Problem ▸ Start at the line that contains "Someone carried the BlackEggShape". Repeat it and each line after it, exactly, up to and including the final line of the data.

Source data ▸
= = = =
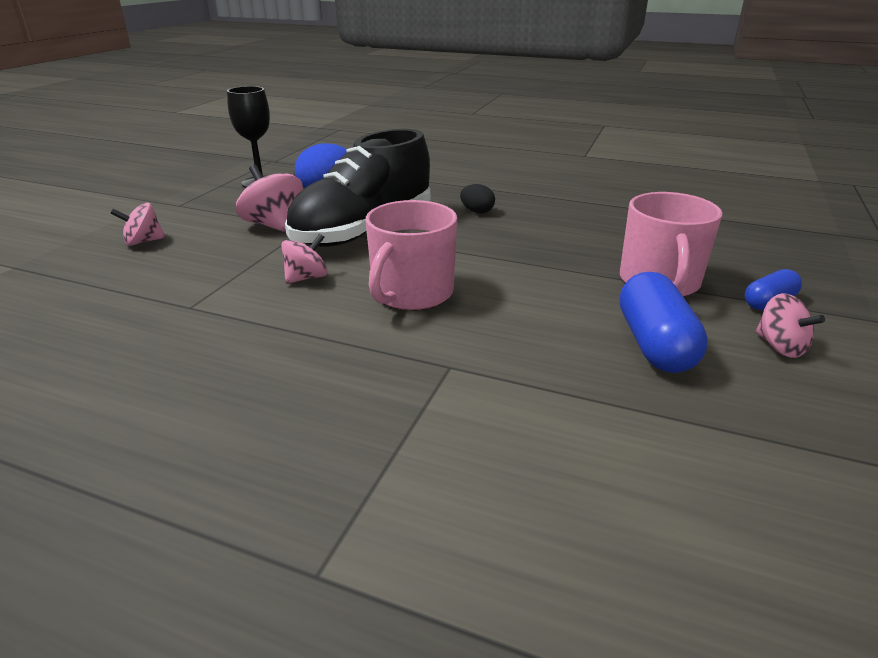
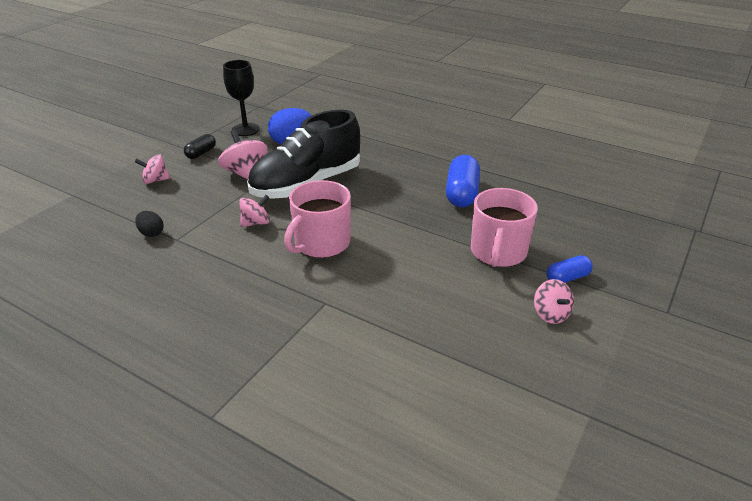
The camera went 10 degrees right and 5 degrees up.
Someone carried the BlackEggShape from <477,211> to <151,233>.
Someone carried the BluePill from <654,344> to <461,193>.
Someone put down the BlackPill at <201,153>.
= = = =
Exercise solution ▸
Someone carried the BlackEggShape from <477,211> to <151,233>.
Someone carried the BluePill from <654,344> to <461,193>.
Someone put down the BlackPill at <201,153>.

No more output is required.